WHAT YOU SHOULD DO: Please write out the rows below from the line with "brown trapezoid at" through the line with "orange L-shape at", including both of those lines and nothing more.

INPUT FOR THIS TASK:
..........

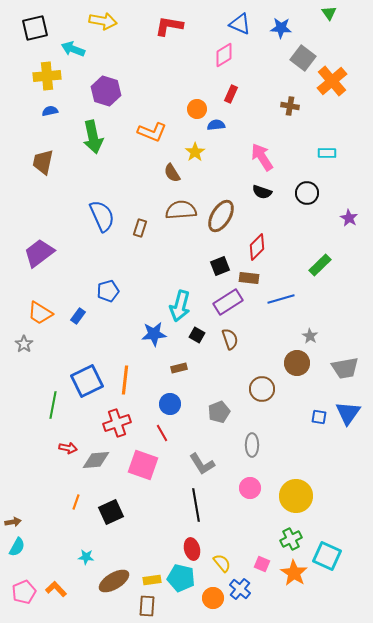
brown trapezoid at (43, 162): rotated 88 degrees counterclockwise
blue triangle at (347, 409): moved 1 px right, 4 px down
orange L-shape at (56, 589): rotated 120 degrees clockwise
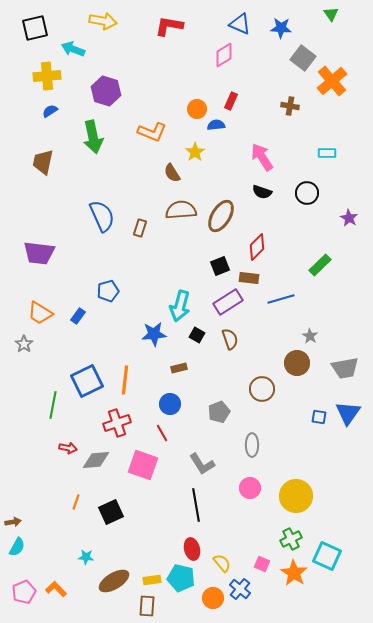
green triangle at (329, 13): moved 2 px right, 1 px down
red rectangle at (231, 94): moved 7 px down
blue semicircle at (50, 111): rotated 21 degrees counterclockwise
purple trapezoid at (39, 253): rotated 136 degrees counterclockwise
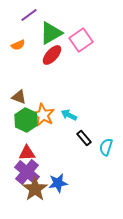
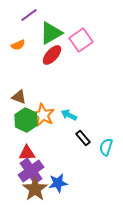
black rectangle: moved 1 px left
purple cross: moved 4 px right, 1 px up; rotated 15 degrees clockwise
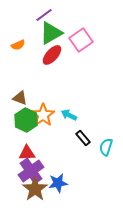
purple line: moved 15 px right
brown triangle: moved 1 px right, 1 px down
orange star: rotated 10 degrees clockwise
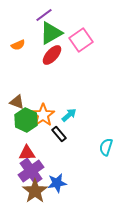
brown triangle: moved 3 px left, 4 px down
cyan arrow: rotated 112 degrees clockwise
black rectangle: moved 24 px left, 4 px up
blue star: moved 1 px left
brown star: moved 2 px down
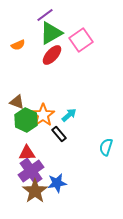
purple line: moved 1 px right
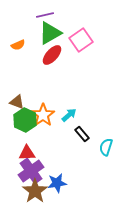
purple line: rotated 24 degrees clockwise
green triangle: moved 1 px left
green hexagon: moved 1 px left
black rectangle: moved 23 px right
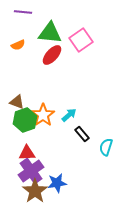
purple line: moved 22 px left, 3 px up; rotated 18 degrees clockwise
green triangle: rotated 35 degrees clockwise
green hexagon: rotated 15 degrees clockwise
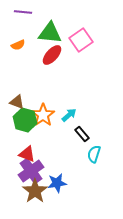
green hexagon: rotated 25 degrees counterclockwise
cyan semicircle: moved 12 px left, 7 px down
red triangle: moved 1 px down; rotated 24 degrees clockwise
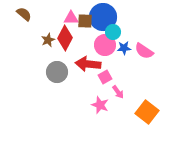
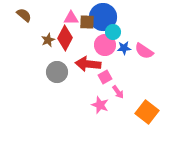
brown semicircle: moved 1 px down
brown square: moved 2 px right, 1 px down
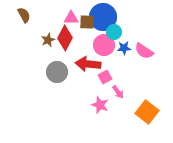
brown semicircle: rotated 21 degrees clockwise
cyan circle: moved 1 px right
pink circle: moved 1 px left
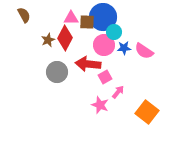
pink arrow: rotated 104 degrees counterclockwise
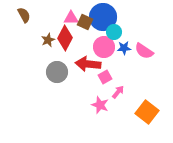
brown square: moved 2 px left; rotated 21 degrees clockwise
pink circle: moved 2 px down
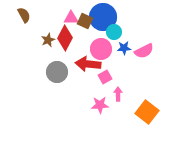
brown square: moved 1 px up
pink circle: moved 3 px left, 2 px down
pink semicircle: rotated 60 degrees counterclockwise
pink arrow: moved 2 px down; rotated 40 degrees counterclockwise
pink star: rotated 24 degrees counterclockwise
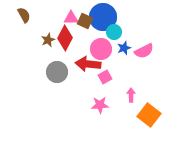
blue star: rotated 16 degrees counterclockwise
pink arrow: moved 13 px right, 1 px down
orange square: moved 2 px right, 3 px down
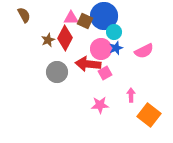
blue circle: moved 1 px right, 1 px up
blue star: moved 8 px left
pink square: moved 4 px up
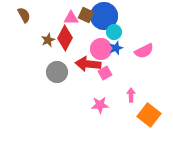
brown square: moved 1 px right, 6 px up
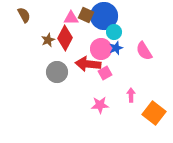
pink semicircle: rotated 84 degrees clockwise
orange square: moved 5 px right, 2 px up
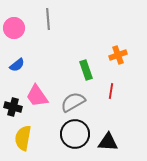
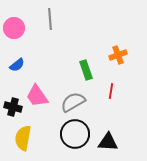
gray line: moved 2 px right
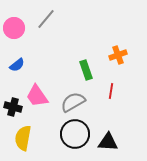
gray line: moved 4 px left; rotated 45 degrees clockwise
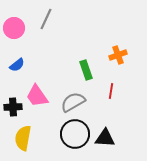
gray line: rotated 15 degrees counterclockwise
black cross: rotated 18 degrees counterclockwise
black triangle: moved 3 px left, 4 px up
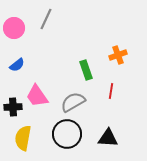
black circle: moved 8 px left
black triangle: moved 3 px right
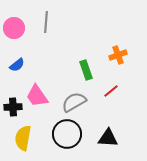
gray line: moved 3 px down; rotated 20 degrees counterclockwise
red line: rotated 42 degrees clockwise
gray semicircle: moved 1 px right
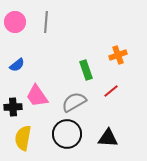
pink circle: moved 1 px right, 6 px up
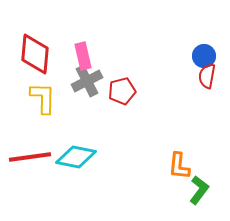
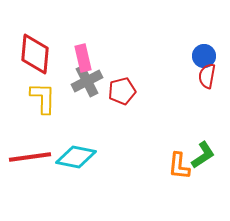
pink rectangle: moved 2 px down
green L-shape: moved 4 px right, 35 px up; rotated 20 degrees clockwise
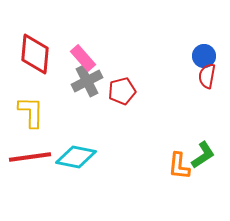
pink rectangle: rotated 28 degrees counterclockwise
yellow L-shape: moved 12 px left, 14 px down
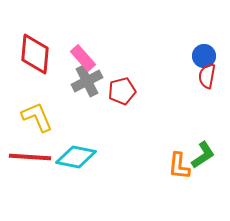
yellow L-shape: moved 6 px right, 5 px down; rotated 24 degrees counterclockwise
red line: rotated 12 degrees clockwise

..........

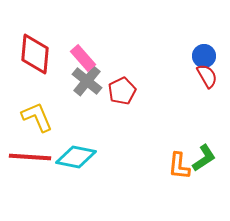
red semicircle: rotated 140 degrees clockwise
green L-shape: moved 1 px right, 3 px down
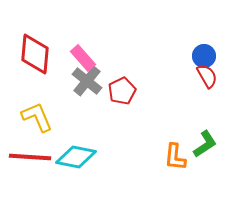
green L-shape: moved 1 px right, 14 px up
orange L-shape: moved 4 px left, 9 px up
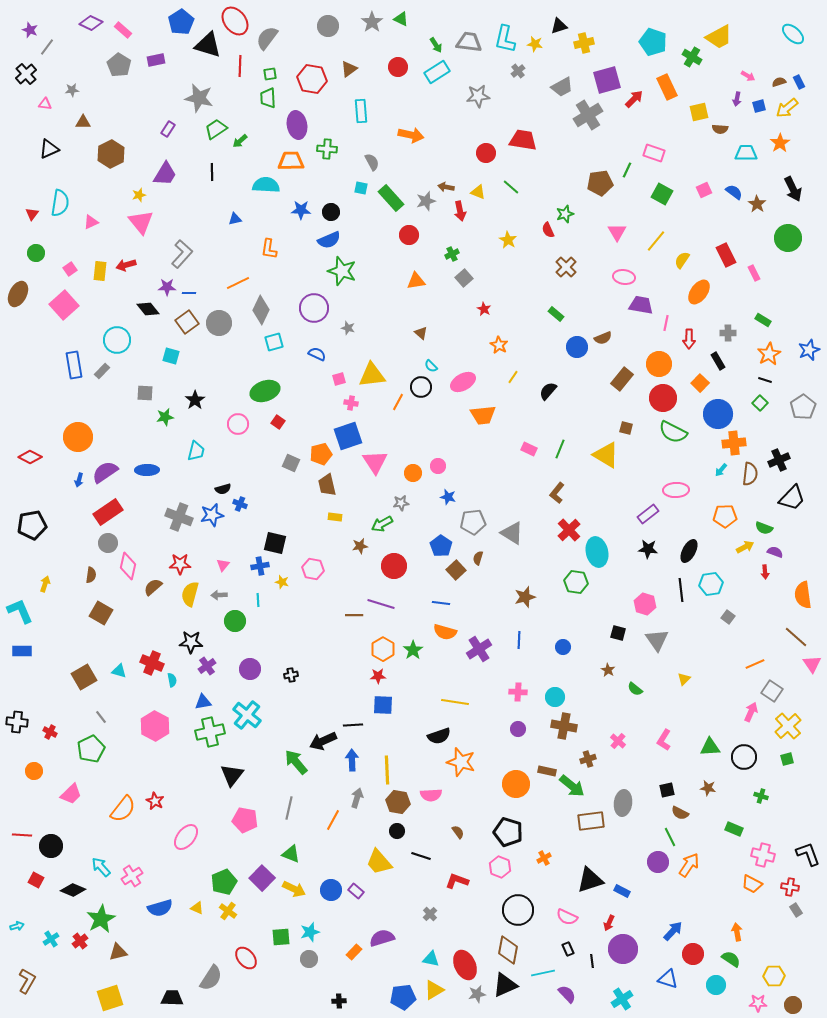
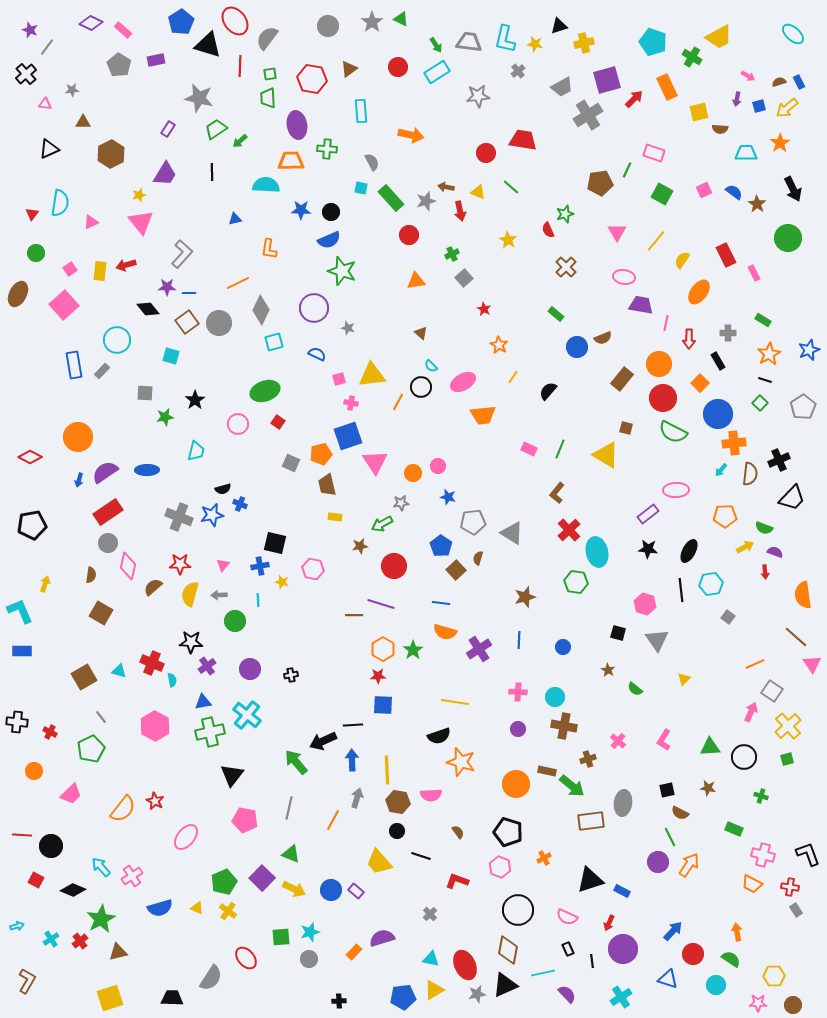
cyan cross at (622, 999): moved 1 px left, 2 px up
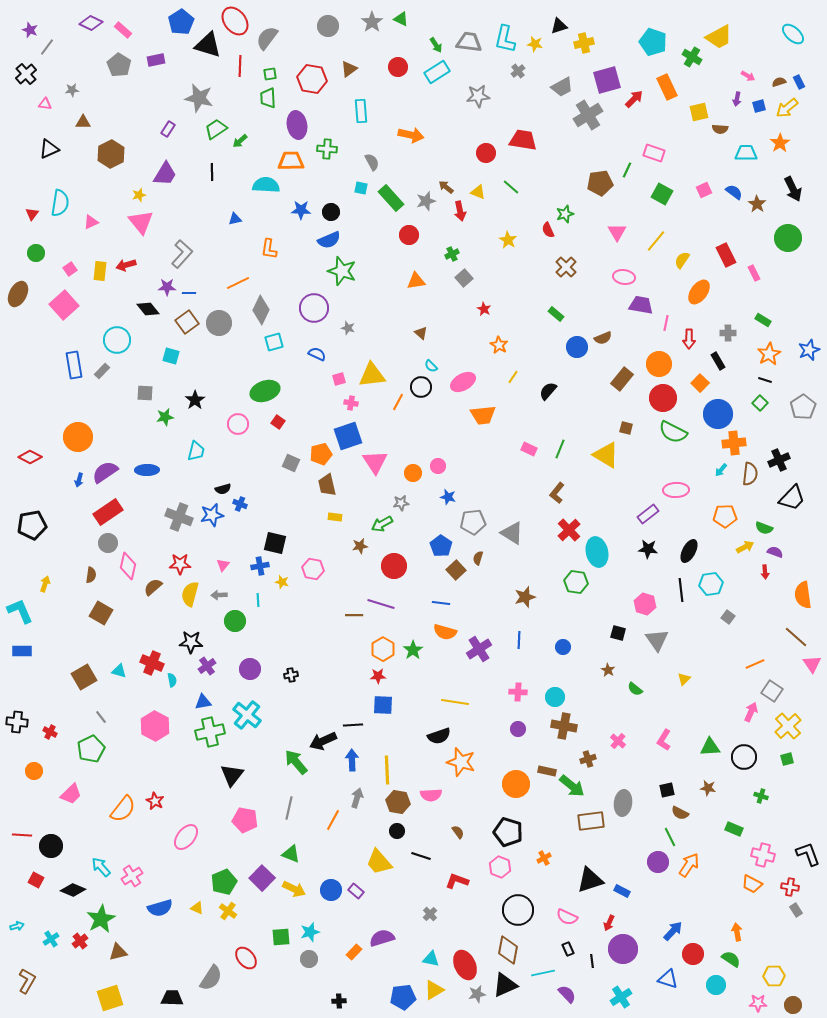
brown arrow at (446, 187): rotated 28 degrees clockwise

..........

ANSWER TO THIS EXERCISE:
brown trapezoid at (43, 162): rotated 88 degrees counterclockwise
blue triangle at (347, 409): moved 1 px right, 4 px down
orange L-shape at (56, 589): rotated 120 degrees clockwise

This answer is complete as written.